▸ **Assigned task**
Among the records below, which lines contain the string "brown"? Report them.

Object position data:

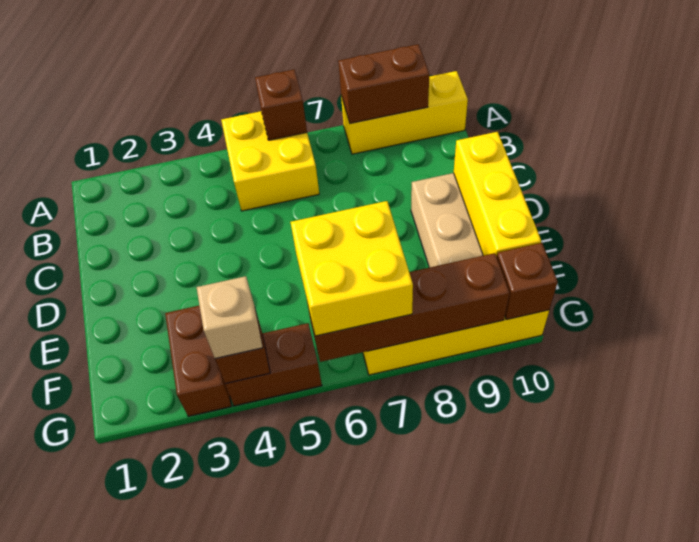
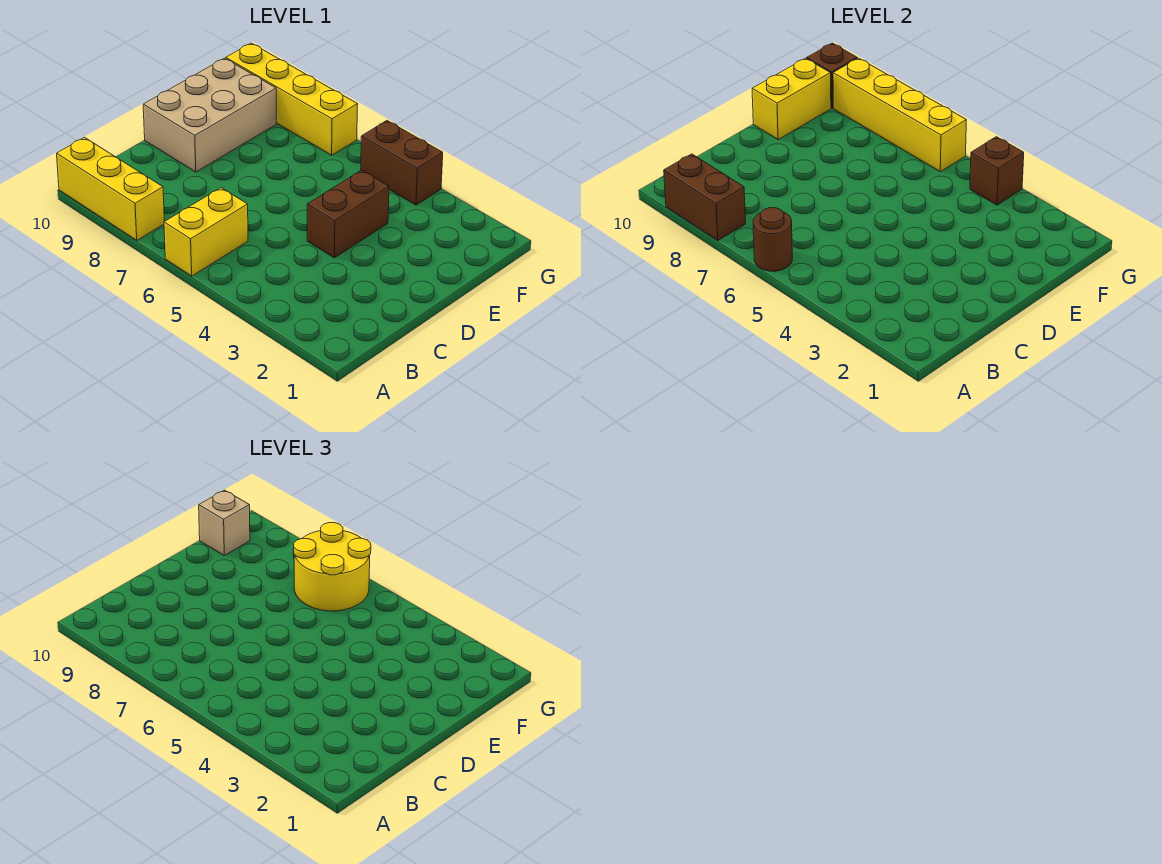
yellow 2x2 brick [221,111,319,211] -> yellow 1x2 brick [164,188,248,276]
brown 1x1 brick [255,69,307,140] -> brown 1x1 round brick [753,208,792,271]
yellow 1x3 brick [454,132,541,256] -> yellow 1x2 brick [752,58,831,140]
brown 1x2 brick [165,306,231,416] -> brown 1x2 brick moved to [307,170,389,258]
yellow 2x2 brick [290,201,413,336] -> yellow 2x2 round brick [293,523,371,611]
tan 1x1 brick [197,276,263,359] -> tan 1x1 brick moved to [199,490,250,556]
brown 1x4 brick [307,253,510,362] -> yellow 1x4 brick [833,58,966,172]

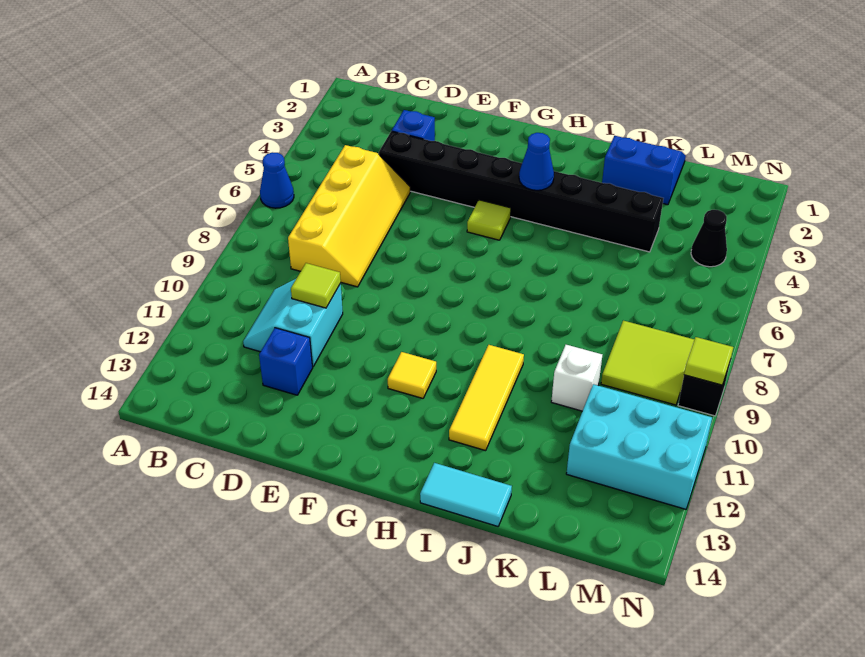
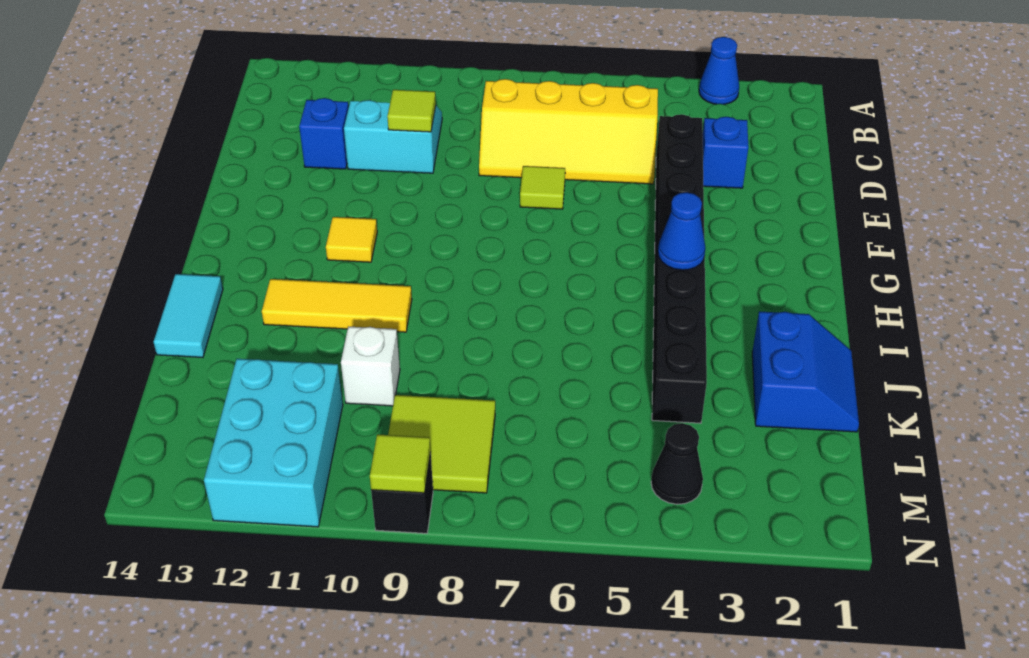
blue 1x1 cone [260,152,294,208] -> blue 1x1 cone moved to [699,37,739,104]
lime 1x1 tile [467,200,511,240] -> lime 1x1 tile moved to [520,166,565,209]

▸ **Problem solution**
brown 1x1 brick [255,69,307,140] -> brown 1x1 round brick [753,208,792,271]
brown 1x2 brick [165,306,231,416] -> brown 1x2 brick moved to [307,170,389,258]
brown 1x4 brick [307,253,510,362] -> yellow 1x4 brick [833,58,966,172]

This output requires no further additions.